# [Task to carry out]
Work out how many lines of the material contain the string "power"; the answer is that number only.

[[ Recorded data open ]]

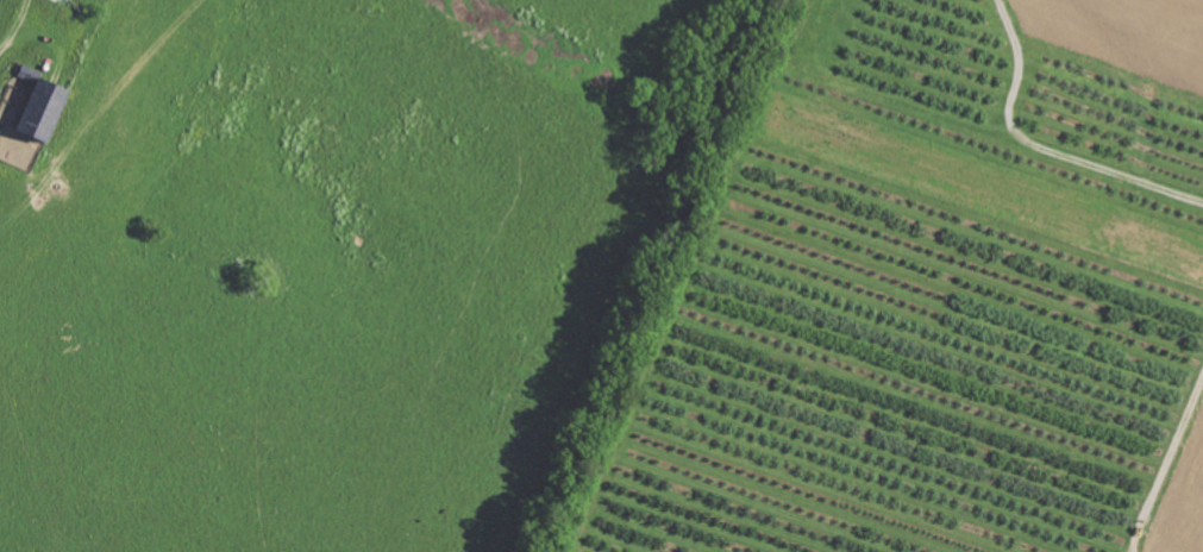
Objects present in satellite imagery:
road: (18, 27)
building: (33, 113)
road: (1048, 144)
park: (951, 286)
road: (1170, 474)

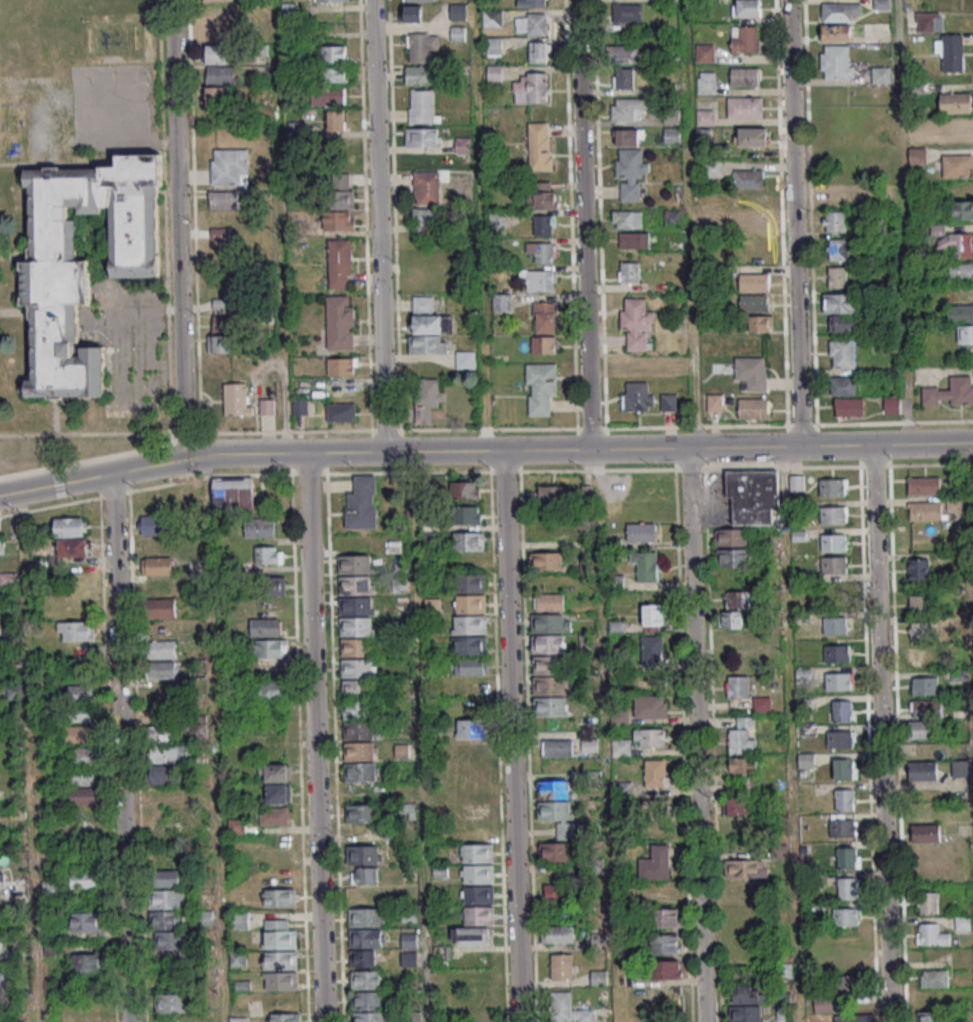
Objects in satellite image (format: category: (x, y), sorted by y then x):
building: (219, 0)
building: (333, 0)
building: (418, 0)
building: (531, 3)
building: (746, 8)
building: (457, 11)
building: (840, 11)
building: (627, 12)
building: (412, 13)
building: (492, 18)
building: (931, 22)
building: (531, 24)
building: (457, 33)
building: (837, 33)
building: (745, 39)
building: (217, 44)
building: (421, 46)
building: (493, 46)
building: (538, 52)
building: (951, 52)
building: (334, 53)
building: (704, 53)
building: (627, 54)
building: (836, 63)
building: (494, 73)
building: (335, 74)
building: (421, 74)
building: (881, 74)
building: (220, 75)
building: (745, 76)
building: (623, 78)
building: (706, 83)
building: (531, 87)
building: (216, 95)
building: (328, 96)
building: (954, 103)
building: (422, 106)
building: (744, 107)
building: (627, 109)
building: (705, 117)
building: (335, 119)
building: (958, 127)
building: (916, 132)
building: (671, 135)
building: (752, 136)
building: (423, 137)
building: (629, 137)
building: (462, 145)
building: (540, 146)
building: (917, 155)
building: (955, 166)
building: (229, 167)
building: (712, 168)
building: (630, 173)
building: (748, 178)
building: (426, 187)
building: (340, 191)
building: (541, 195)
building: (873, 196)
building: (223, 199)
building: (754, 199)
building: (961, 209)
building: (426, 217)
building: (626, 219)
building: (338, 220)
building: (497, 220)
building: (755, 220)
building: (833, 222)
road: (903, 222)
road: (794, 223)
road: (689, 224)
road: (478, 225)
building: (544, 225)
road: (583, 225)
road: (378, 226)
road: (178, 229)
building: (633, 240)
building: (958, 244)
building: (837, 249)
building: (542, 251)
building: (81, 262)
building: (339, 264)
building: (629, 272)
building: (959, 272)
building: (835, 277)
building: (539, 279)
building: (754, 282)
building: (501, 302)
building: (754, 303)
building: (841, 303)
building: (960, 313)
building: (428, 317)
building: (544, 317)
building: (339, 322)
building: (637, 323)
building: (760, 323)
building: (845, 324)
building: (221, 334)
building: (965, 334)
building: (428, 344)
building: (544, 344)
building: (842, 352)
building: (465, 359)
building: (641, 365)
building: (341, 366)
building: (750, 374)
building: (843, 385)
building: (540, 388)
building: (950, 392)
building: (637, 396)
building: (427, 398)
building: (237, 399)
building: (668, 401)
building: (714, 403)
building: (267, 406)
building: (299, 407)
building: (849, 407)
building: (753, 408)
building: (339, 412)
road: (478, 429)
road: (579, 450)
road: (484, 472)
road: (93, 477)
building: (796, 483)
building: (924, 486)
building: (833, 487)
building: (465, 490)
building: (585, 493)
building: (233, 494)
building: (552, 494)
building: (752, 496)
building: (159, 502)
building: (360, 504)
building: (925, 511)
building: (466, 515)
building: (833, 515)
building: (259, 528)
building: (641, 532)
building: (154, 536)
building: (71, 537)
building: (731, 537)
building: (427, 541)
building: (466, 542)
building: (833, 542)
building: (1, 546)
road: (969, 552)
building: (268, 555)
building: (732, 557)
building: (546, 561)
building: (353, 565)
building: (586, 565)
building: (646, 565)
building: (833, 565)
building: (157, 566)
building: (918, 570)
building: (469, 584)
building: (270, 586)
building: (352, 586)
building: (736, 599)
building: (832, 599)
building: (550, 602)
building: (470, 604)
building: (919, 604)
building: (353, 606)
building: (162, 608)
building: (652, 614)
building: (731, 619)
building: (545, 623)
building: (468, 625)
building: (834, 625)
building: (354, 626)
building: (265, 627)
building: (76, 630)
building: (922, 630)
building: (731, 642)
building: (546, 645)
building: (470, 646)
building: (271, 648)
building: (354, 648)
building: (162, 649)
building: (652, 650)
building: (837, 654)
building: (921, 658)
building: (547, 665)
building: (471, 666)
building: (355, 668)
building: (161, 669)
building: (838, 681)
building: (547, 685)
building: (738, 686)
building: (925, 686)
building: (465, 687)
building: (356, 689)
building: (271, 690)
building: (81, 693)
building: (650, 706)
building: (548, 707)
building: (926, 708)
building: (356, 710)
building: (841, 710)
building: (80, 713)
building: (619, 717)
building: (471, 729)
building: (922, 730)
building: (357, 731)
building: (160, 733)
road: (881, 733)
building: (79, 734)
road: (791, 734)
road: (605, 735)
road: (696, 735)
road: (419, 736)
road: (511, 736)
building: (742, 736)
road: (314, 737)
building: (650, 737)
road: (213, 738)
building: (840, 739)
road: (867, 744)
road: (896, 744)
building: (589, 745)
road: (682, 745)
road: (527, 746)
road: (712, 746)
road: (120, 747)
road: (334, 747)
road: (497, 747)
building: (557, 748)
building: (623, 748)
building: (358, 752)
building: (168, 754)
building: (85, 755)
road: (29, 756)
building: (471, 761)
building: (805, 761)
building: (743, 766)
building: (844, 769)
building: (923, 771)
building: (273, 773)
building: (358, 773)
building: (656, 773)
building: (162, 774)
building: (81, 778)
building: (552, 790)
building: (278, 794)
building: (84, 796)
building: (844, 799)
building: (738, 806)
building: (553, 811)
building: (653, 811)
building: (476, 812)
building: (359, 815)
building: (274, 816)
building: (236, 826)
building: (842, 826)
building: (925, 833)
building: (554, 852)
building: (476, 854)
building: (363, 855)
building: (848, 857)
building: (654, 864)
building: (745, 868)
building: (476, 875)
building: (364, 876)
building: (84, 880)
building: (2, 881)
building: (849, 888)
building: (664, 892)
building: (559, 893)
building: (477, 896)
building: (279, 897)
building: (928, 902)
building: (167, 910)
building: (406, 916)
building: (846, 916)
building: (365, 917)
building: (478, 917)
building: (664, 918)
building: (240, 920)
building: (85, 921)
building: (963, 922)
building: (278, 934)
building: (557, 934)
building: (931, 935)
building: (471, 936)
building: (409, 940)
building: (665, 944)
building: (364, 947)
building: (238, 959)
building: (409, 959)
building: (279, 960)
building: (87, 963)
building: (561, 966)
building: (667, 970)
building: (171, 975)
building: (0, 977)
building: (599, 977)
building: (933, 979)
building: (365, 980)
building: (280, 981)
building: (851, 987)
building: (747, 994)
building: (171, 1003)
building: (822, 1003)
building: (369, 1007)
building: (568, 1009)
building: (781, 1013)
building: (285, 1017)
building: (930, 1017)
building: (854, 1018)
building: (238, 1019)

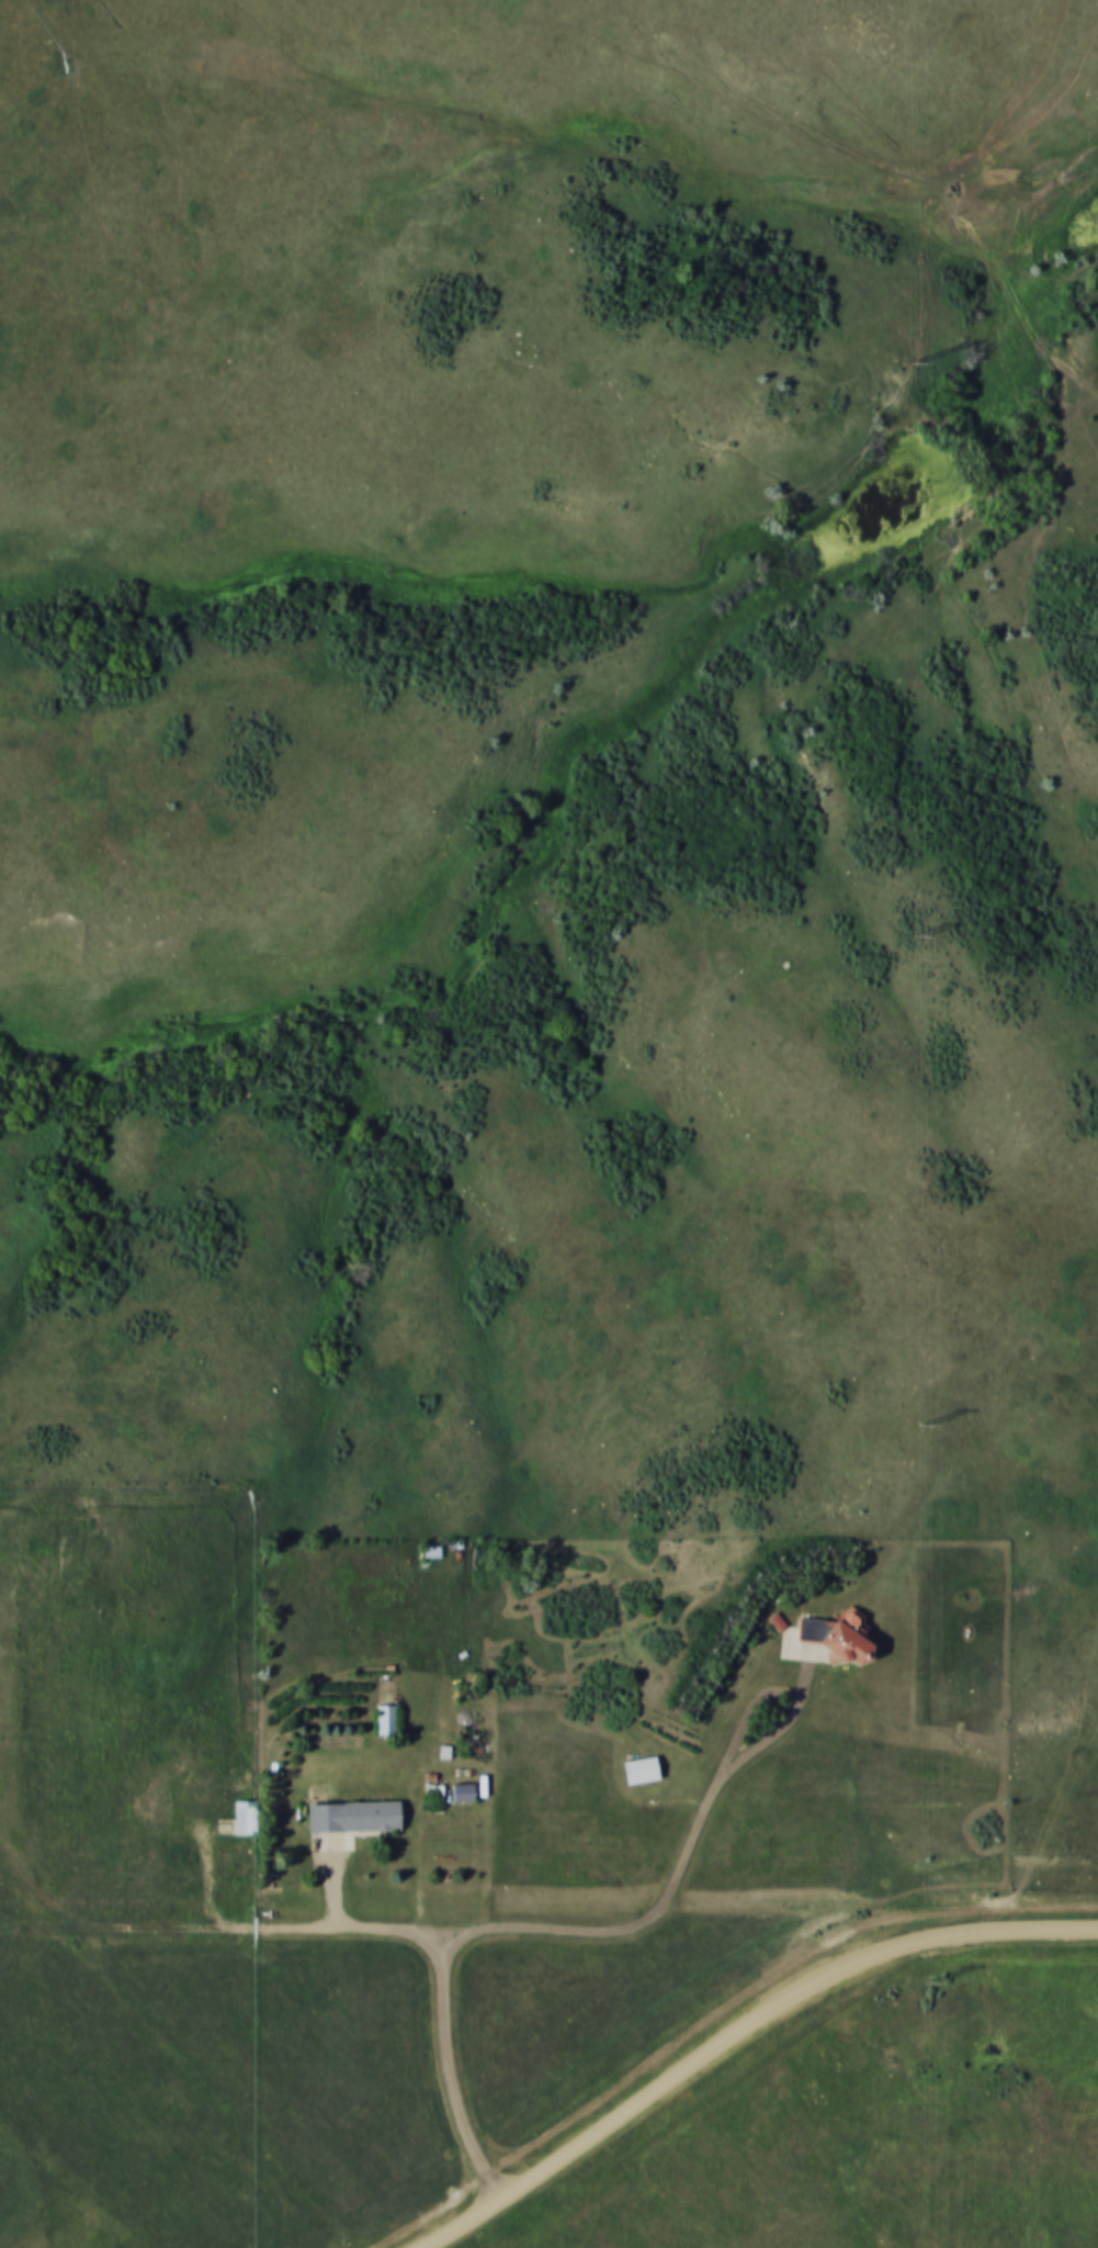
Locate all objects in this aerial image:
power tower: (920, 364)
power tower: (924, 934)
power tower: (931, 1424)
building: (834, 1633)
road: (757, 1707)
building: (386, 1720)
road: (480, 1767)
building: (640, 1770)
building: (464, 1788)
building: (353, 1817)
building: (245, 1818)
road: (342, 1895)
road: (483, 1930)
power tower: (941, 1981)
road: (742, 2035)
road: (450, 2070)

[[ Recorded data closed ]]

# [Task answer]
4